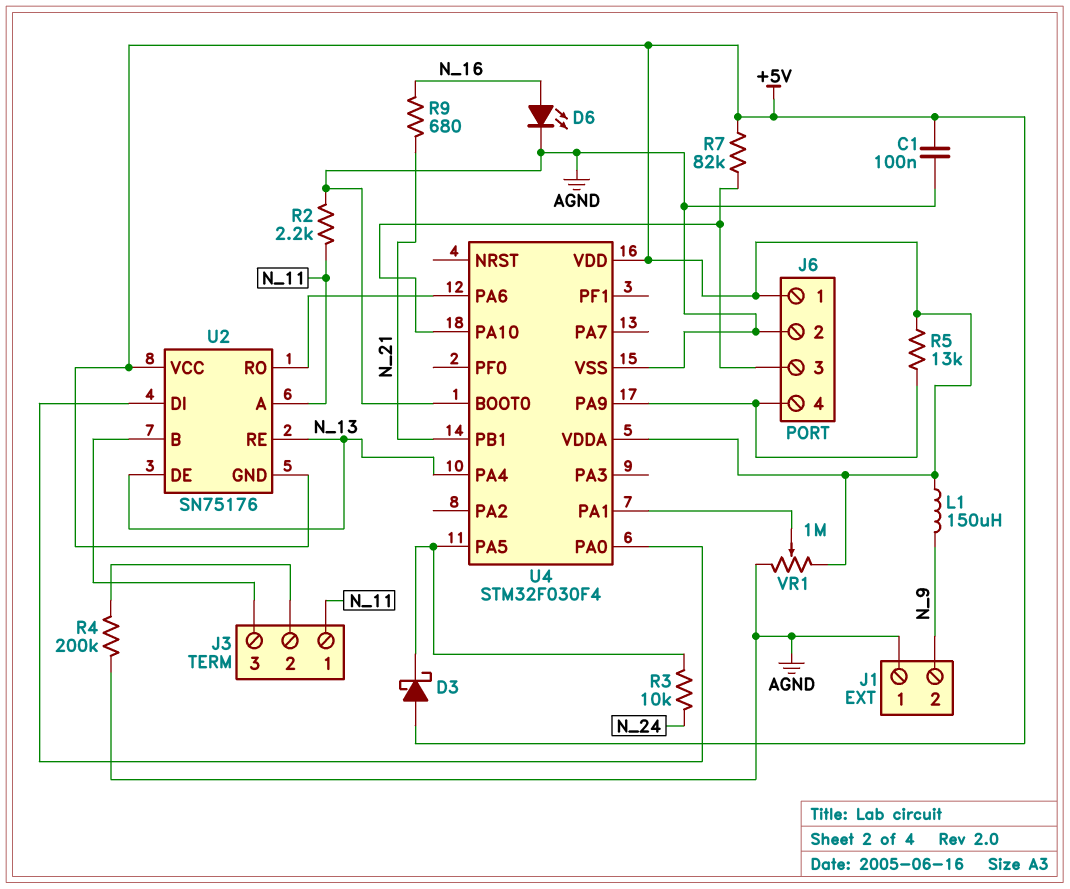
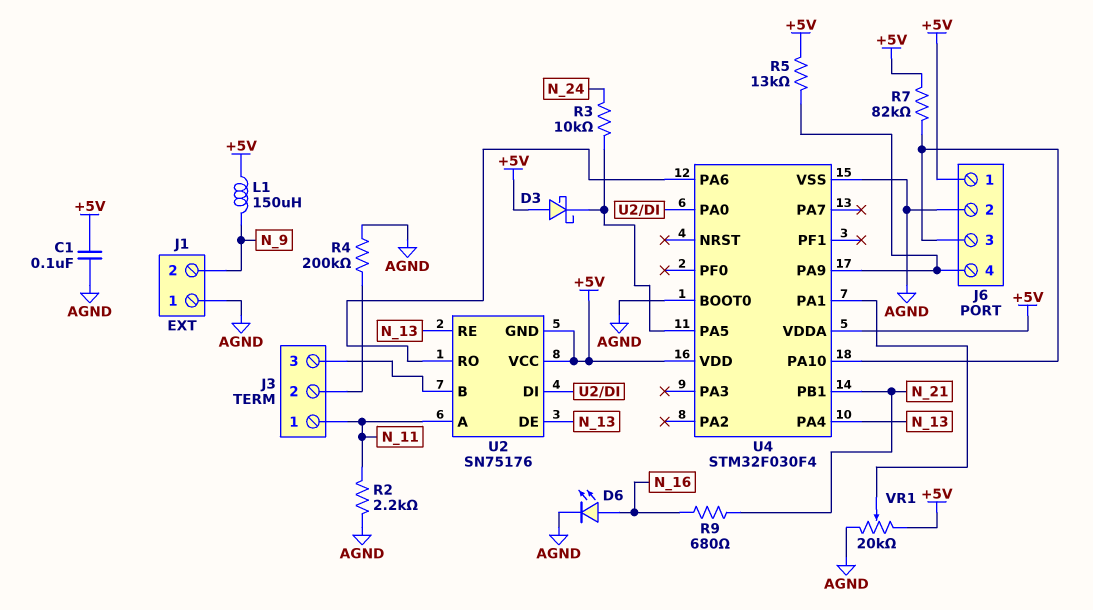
VR1: 1M (+5V, AGND, wiper U4/PA1) -> 20k (+5V, AGND, wiper U4/PA1)

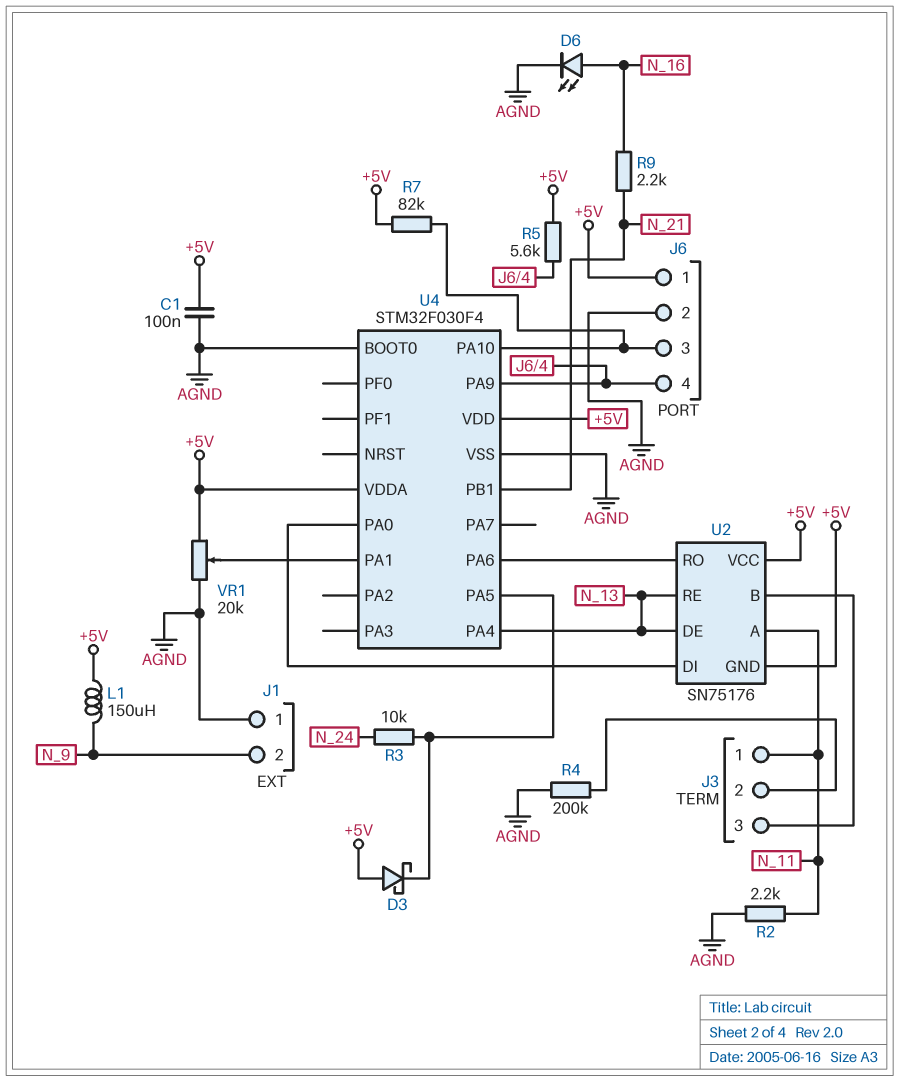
R5: 13k (+5V, J6/4) -> 5.6k (+5V, J6/4)
R9: 680 (N_16, N_21) -> 2.2k (N_16, N_21)

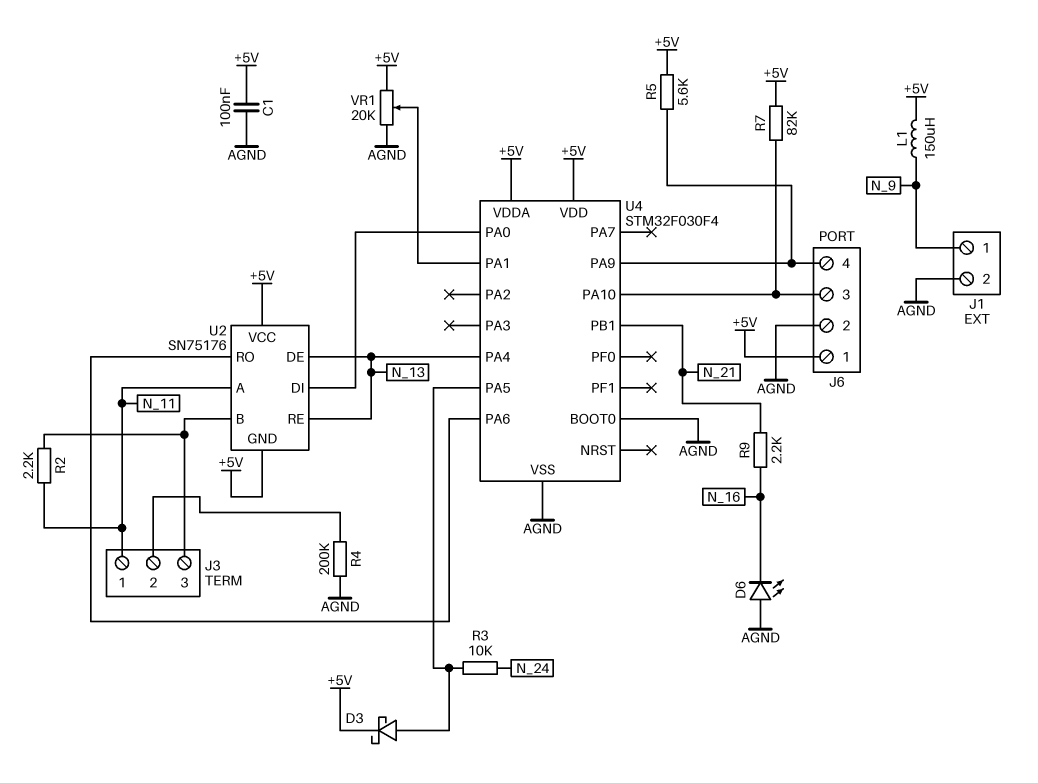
D3: schottky (A +5V, K U4/PA5) -> schottky (A U4/PA5, K +5V)
D6: LED (A N_16, K AGND) -> LED (A AGND, K N_16)
J1 pin 1: AGND -> N_9
J1 pin 2: N_9 -> AGND
R2: 2.2k (AGND, N_11) -> 2.2k (J3/3, N_11)

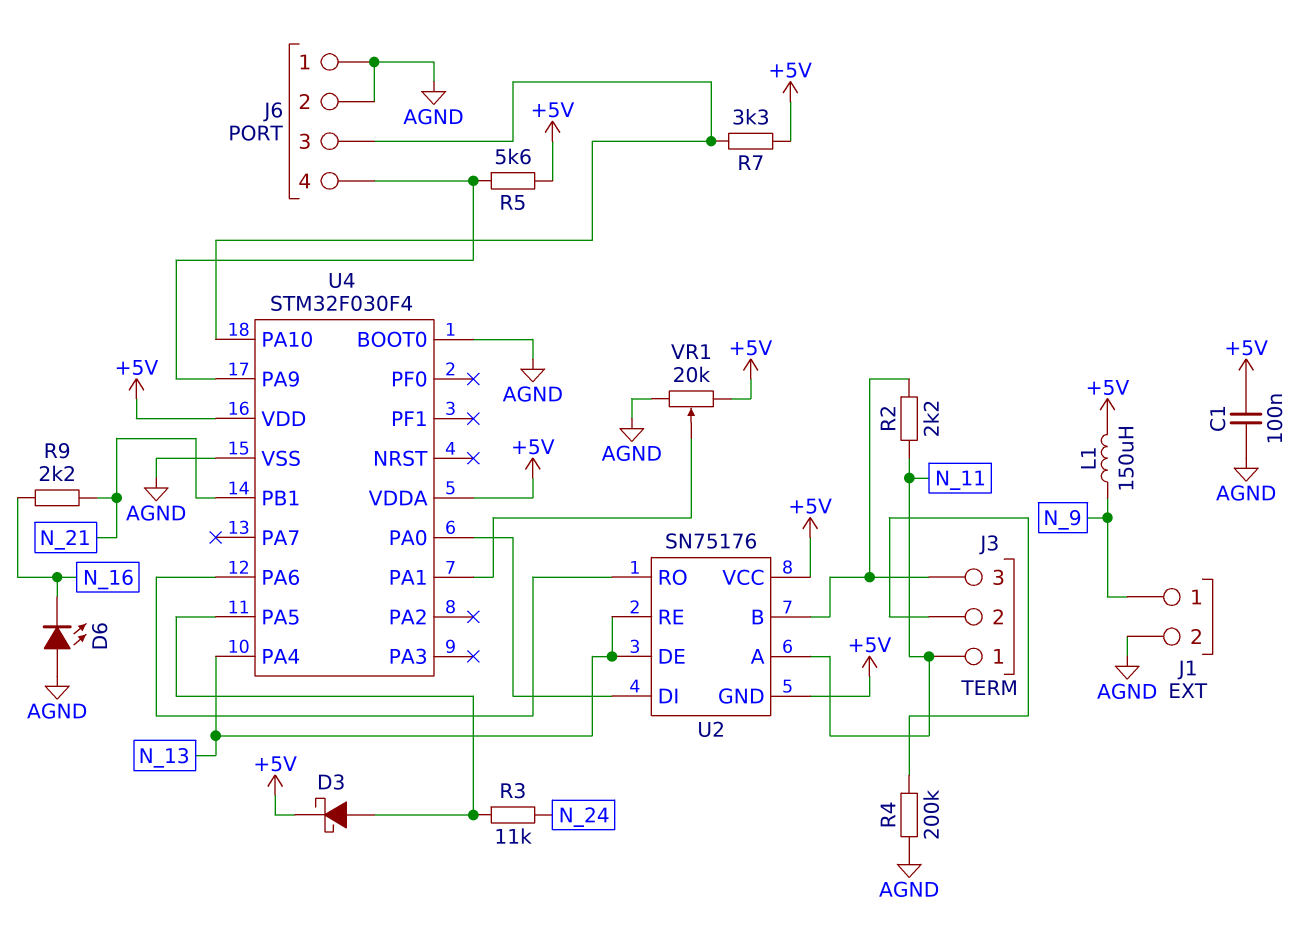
J6 pin 1: +5V -> AGND
R3: 10k (N_24, U4/PA5) -> 11k (N_24, U4/PA5)
R7: 82k (+5V, J6/3) -> 3.3k (+5V, J6/3)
************
Directions for this task: Write the entries above out in full, exactly, with no images.

Written response:
VR1: 1M (+5V, AGND, wiper U4/PA1) -> 20k (+5V, AGND, wiper U4/PA1)

R5: 13k (+5V, J6/4) -> 5.6k (+5V, J6/4)
R9: 680 (N_16, N_21) -> 2.2k (N_16, N_21)

D3: schottky (A +5V, K U4/PA5) -> schottky (A U4/PA5, K +5V)
D6: LED (A N_16, K AGND) -> LED (A AGND, K N_16)
J1 pin 1: AGND -> N_9
J1 pin 2: N_9 -> AGND
R2: 2.2k (AGND, N_11) -> 2.2k (J3/3, N_11)

J6 pin 1: +5V -> AGND
R3: 10k (N_24, U4/PA5) -> 11k (N_24, U4/PA5)
R7: 82k (+5V, J6/3) -> 3.3k (+5V, J6/3)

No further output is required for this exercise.